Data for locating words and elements
--------

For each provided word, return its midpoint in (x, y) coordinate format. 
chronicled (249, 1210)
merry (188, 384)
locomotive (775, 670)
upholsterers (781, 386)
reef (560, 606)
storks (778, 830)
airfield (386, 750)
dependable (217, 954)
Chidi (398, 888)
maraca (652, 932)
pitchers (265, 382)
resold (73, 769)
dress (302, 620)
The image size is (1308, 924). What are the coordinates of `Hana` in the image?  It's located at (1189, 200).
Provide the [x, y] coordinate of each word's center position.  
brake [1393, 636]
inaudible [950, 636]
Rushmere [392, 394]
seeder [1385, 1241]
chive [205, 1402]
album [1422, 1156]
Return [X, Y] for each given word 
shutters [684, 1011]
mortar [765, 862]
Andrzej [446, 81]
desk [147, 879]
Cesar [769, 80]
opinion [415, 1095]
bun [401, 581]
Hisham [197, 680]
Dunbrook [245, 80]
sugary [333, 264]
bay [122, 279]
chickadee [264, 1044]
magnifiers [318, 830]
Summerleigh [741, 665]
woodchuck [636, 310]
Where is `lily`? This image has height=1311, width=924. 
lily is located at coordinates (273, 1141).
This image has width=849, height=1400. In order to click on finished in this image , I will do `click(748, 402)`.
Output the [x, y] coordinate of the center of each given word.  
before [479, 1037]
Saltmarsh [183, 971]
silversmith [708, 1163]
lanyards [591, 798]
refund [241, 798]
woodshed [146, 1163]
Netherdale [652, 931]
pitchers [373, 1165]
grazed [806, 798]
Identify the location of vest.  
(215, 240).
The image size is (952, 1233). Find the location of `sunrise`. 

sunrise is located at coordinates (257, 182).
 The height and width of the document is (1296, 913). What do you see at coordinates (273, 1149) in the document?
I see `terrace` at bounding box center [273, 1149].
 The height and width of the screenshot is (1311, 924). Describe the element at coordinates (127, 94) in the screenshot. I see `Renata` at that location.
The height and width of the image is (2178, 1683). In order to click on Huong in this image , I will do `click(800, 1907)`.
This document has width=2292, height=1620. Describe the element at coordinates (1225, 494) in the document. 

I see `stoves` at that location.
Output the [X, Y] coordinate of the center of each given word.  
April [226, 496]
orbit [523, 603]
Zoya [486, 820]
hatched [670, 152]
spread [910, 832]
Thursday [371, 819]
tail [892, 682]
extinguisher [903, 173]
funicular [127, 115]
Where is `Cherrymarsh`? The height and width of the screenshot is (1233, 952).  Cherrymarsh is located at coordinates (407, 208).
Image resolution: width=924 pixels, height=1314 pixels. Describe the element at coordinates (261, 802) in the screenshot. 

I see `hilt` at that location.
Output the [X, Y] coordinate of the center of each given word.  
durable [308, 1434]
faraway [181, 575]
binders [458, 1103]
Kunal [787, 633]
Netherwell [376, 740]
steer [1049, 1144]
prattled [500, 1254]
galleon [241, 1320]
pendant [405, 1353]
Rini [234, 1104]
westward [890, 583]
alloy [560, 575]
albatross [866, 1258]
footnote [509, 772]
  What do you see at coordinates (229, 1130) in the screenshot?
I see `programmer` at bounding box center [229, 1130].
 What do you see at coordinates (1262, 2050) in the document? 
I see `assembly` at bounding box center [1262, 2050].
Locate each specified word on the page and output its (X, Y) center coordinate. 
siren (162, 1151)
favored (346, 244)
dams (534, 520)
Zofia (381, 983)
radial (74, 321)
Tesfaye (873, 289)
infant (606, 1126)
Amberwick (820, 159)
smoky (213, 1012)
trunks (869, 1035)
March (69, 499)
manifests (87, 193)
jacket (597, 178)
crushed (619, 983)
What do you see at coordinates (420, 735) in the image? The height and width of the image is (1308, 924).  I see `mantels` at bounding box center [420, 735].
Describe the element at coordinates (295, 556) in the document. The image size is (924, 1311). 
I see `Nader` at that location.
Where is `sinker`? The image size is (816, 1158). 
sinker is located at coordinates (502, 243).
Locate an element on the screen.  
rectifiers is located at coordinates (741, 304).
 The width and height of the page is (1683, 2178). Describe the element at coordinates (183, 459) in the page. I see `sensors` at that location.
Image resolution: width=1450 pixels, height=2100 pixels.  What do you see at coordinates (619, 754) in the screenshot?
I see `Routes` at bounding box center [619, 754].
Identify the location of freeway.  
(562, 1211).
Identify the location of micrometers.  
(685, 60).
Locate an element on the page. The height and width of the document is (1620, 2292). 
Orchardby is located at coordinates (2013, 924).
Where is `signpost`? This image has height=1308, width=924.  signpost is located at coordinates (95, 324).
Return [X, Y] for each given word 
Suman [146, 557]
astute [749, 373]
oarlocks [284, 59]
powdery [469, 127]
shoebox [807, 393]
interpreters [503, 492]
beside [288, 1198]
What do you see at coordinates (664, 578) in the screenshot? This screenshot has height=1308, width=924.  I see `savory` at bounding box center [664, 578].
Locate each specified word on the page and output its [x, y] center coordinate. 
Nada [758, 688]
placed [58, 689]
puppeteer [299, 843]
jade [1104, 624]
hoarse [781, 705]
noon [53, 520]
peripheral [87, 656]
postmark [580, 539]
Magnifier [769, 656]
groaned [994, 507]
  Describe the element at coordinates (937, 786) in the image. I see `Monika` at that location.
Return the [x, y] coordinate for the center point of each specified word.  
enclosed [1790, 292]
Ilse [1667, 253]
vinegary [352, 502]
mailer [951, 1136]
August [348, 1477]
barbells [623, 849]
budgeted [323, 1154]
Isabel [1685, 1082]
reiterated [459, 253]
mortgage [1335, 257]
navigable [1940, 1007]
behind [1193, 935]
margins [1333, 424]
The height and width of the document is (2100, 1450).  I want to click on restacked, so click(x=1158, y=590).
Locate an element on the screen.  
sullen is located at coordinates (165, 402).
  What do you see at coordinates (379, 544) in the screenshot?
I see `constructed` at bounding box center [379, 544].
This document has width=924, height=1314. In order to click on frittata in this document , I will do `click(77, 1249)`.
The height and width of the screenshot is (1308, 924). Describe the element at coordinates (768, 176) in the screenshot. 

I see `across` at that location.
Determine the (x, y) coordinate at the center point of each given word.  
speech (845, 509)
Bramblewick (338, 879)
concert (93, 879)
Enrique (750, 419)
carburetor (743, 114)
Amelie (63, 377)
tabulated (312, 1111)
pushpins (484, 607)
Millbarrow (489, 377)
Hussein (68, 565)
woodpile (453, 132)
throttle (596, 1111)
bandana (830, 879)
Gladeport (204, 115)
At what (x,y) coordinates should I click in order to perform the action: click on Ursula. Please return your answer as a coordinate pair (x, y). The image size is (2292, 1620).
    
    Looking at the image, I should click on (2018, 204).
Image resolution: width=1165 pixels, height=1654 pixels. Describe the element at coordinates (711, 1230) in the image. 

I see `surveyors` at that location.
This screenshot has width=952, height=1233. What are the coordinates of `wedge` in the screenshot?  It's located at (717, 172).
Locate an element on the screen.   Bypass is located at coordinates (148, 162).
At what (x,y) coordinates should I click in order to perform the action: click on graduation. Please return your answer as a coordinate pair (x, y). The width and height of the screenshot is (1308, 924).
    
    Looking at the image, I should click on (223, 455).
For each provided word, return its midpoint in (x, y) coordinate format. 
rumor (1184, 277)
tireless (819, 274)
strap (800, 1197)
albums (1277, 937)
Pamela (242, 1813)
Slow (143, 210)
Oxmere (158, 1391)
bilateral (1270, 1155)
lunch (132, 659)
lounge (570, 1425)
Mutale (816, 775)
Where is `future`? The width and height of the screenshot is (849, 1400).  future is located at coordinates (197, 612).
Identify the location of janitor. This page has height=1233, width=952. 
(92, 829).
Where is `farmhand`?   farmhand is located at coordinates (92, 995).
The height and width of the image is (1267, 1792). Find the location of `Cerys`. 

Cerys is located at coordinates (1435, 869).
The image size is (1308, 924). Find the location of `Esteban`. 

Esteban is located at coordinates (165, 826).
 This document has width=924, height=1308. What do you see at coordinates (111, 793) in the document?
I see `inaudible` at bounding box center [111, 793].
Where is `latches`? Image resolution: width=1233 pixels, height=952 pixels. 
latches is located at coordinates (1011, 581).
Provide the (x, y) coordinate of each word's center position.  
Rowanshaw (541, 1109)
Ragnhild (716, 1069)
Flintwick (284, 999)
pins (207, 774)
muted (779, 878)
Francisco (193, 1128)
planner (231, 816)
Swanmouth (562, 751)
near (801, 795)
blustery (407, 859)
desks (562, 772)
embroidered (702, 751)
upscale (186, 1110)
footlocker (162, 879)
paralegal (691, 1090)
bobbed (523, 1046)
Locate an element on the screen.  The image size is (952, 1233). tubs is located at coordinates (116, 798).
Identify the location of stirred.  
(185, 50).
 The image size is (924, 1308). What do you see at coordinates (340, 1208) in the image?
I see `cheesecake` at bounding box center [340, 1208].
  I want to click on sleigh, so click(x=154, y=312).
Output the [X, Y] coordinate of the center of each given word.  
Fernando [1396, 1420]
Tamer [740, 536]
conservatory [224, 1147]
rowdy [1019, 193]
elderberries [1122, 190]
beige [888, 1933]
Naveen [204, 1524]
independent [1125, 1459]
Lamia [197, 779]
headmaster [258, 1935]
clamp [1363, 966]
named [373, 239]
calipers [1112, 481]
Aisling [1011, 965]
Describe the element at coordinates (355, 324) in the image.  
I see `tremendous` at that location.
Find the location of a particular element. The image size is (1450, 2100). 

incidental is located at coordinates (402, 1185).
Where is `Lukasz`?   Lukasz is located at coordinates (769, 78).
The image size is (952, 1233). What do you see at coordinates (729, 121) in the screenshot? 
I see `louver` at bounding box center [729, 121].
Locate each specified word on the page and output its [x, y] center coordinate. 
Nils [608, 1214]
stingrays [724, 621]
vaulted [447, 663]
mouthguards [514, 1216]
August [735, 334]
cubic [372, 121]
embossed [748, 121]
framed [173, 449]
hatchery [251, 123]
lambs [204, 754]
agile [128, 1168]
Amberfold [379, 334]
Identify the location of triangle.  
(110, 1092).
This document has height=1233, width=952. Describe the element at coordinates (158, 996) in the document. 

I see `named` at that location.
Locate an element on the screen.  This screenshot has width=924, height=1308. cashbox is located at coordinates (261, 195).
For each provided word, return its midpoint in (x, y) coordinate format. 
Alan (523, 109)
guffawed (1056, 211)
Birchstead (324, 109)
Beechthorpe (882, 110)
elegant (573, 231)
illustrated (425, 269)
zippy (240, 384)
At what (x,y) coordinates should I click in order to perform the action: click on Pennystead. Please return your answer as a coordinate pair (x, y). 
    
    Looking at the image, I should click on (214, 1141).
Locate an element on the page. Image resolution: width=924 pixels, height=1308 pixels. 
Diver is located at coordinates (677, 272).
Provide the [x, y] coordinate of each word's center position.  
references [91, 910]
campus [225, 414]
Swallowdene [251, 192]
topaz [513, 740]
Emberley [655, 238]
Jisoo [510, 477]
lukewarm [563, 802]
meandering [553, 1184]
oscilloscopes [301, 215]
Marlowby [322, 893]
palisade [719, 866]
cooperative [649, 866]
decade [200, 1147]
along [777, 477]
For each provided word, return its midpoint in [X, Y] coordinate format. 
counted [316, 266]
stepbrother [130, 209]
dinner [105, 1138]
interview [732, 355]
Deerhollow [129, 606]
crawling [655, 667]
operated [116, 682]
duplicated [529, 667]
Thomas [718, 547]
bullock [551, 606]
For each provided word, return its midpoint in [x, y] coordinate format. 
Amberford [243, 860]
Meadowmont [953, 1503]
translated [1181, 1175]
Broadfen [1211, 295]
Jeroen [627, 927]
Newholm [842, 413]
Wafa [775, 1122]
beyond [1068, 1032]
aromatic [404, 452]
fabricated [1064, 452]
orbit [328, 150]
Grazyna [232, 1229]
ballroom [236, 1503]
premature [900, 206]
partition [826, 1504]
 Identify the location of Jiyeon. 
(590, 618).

--------

#### Exercise description
Report how many lines of the listing above contain the string "Describe" with the same capitalization, and give only that number.

#### Solution for this exercise
10